What is needed. What is the number of lines in the entries that contain the word "counterclockwise"? Reply with that number only.

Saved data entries
━━━━

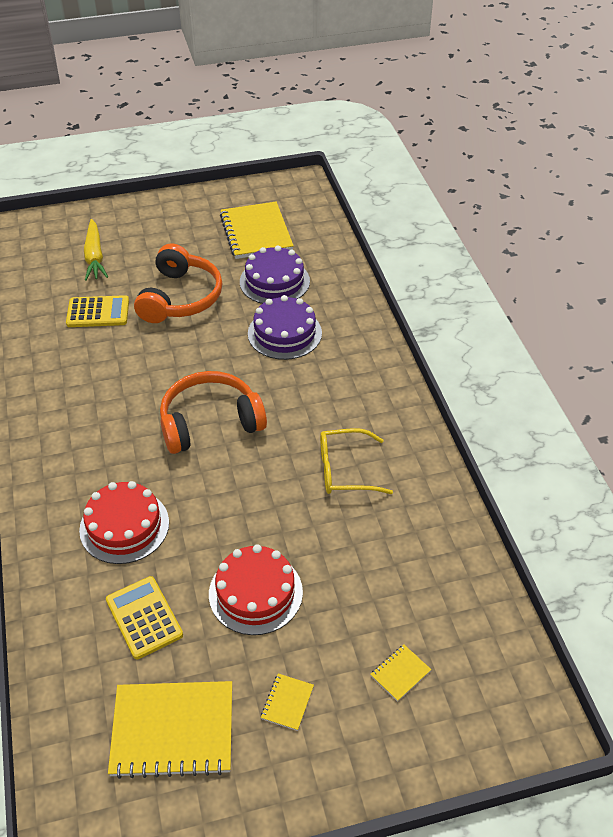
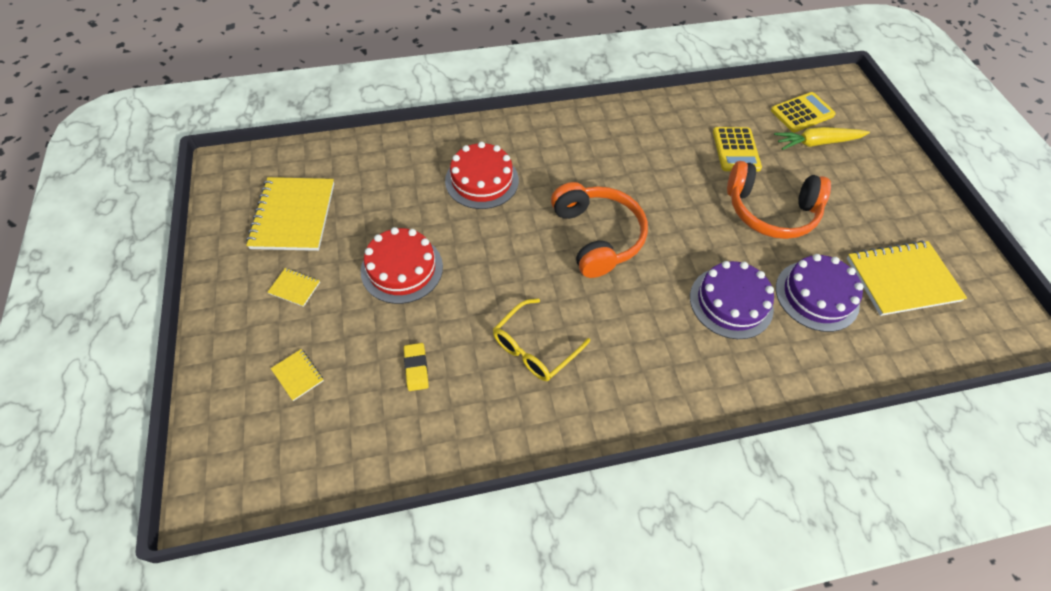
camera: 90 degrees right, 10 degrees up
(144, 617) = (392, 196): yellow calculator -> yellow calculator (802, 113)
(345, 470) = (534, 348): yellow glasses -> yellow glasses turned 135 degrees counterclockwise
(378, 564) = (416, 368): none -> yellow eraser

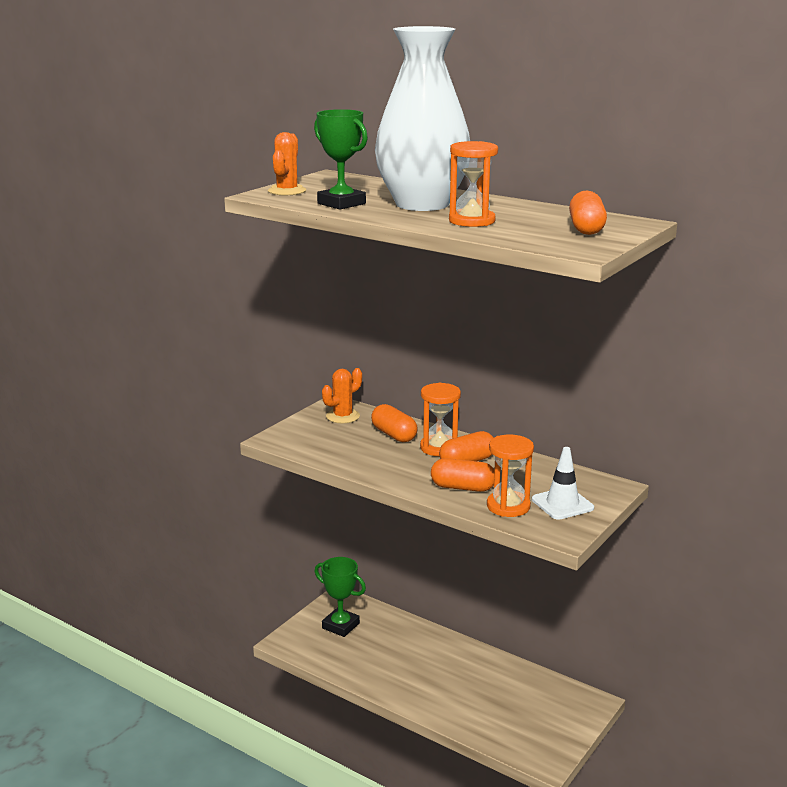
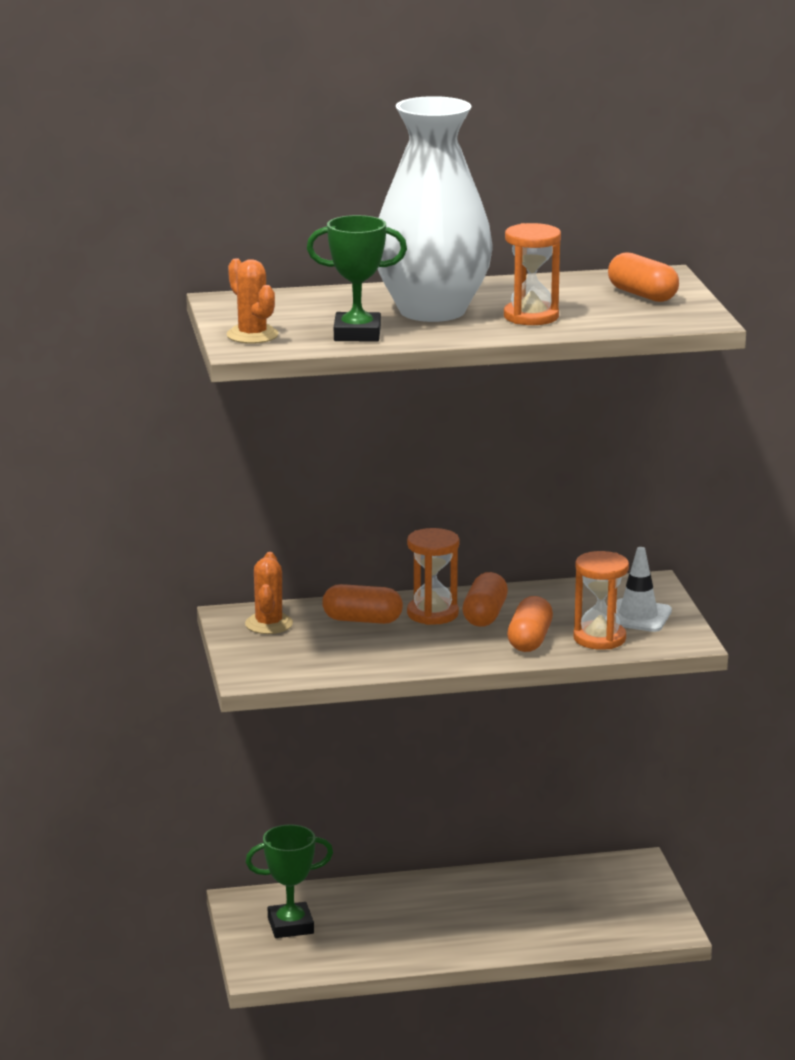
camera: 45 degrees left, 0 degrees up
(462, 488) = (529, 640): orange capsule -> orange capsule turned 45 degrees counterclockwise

━━━━

Result of this exercise. 2